* **Your goal**
An exact repetition of all the entries that follow is required.

* **Before-and-after change records**
++++++++

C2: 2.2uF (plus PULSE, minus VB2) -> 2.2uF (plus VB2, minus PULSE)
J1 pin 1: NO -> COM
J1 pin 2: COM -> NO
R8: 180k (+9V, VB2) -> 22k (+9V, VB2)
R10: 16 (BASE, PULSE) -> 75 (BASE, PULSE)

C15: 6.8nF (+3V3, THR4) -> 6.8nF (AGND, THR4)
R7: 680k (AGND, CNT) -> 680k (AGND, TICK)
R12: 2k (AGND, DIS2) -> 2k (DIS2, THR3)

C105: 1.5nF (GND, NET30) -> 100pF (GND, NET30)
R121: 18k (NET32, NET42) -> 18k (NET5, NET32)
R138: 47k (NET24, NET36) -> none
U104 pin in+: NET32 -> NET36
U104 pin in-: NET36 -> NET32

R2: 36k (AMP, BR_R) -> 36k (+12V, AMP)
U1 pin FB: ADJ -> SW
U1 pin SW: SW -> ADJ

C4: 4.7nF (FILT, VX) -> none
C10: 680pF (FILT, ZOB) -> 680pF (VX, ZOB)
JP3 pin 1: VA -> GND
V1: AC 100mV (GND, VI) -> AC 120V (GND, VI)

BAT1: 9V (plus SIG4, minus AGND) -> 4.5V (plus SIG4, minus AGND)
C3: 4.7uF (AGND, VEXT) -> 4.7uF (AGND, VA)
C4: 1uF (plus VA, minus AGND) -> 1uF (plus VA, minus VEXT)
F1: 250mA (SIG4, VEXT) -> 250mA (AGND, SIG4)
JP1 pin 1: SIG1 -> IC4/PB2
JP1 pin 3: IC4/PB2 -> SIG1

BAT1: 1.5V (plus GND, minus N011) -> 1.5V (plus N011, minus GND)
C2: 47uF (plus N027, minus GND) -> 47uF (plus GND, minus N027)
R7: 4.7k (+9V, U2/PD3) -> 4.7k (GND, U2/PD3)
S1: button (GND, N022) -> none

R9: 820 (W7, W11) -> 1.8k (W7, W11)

++++++++

* **Output for this task**
C2: 2.2uF (plus PULSE, minus VB2) -> 2.2uF (plus VB2, minus PULSE)
J1 pin 1: NO -> COM
J1 pin 2: COM -> NO
R8: 180k (+9V, VB2) -> 22k (+9V, VB2)
R10: 16 (BASE, PULSE) -> 75 (BASE, PULSE)

C15: 6.8nF (+3V3, THR4) -> 6.8nF (AGND, THR4)
R7: 680k (AGND, CNT) -> 680k (AGND, TICK)
R12: 2k (AGND, DIS2) -> 2k (DIS2, THR3)

C105: 1.5nF (GND, NET30) -> 100pF (GND, NET30)
R121: 18k (NET32, NET42) -> 18k (NET5, NET32)
R138: 47k (NET24, NET36) -> none
U104 pin in+: NET32 -> NET36
U104 pin in-: NET36 -> NET32

R2: 36k (AMP, BR_R) -> 36k (+12V, AMP)
U1 pin FB: ADJ -> SW
U1 pin SW: SW -> ADJ

C4: 4.7nF (FILT, VX) -> none
C10: 680pF (FILT, ZOB) -> 680pF (VX, ZOB)
JP3 pin 1: VA -> GND
V1: AC 100mV (GND, VI) -> AC 120V (GND, VI)

BAT1: 9V (plus SIG4, minus AGND) -> 4.5V (plus SIG4, minus AGND)
C3: 4.7uF (AGND, VEXT) -> 4.7uF (AGND, VA)
C4: 1uF (plus VA, minus AGND) -> 1uF (plus VA, minus VEXT)
F1: 250mA (SIG4, VEXT) -> 250mA (AGND, SIG4)
JP1 pin 1: SIG1 -> IC4/PB2
JP1 pin 3: IC4/PB2 -> SIG1

BAT1: 1.5V (plus GND, minus N011) -> 1.5V (plus N011, minus GND)
C2: 47uF (plus N027, minus GND) -> 47uF (plus GND, minus N027)
R7: 4.7k (+9V, U2/PD3) -> 4.7k (GND, U2/PD3)
S1: button (GND, N022) -> none

R9: 820 (W7, W11) -> 1.8k (W7, W11)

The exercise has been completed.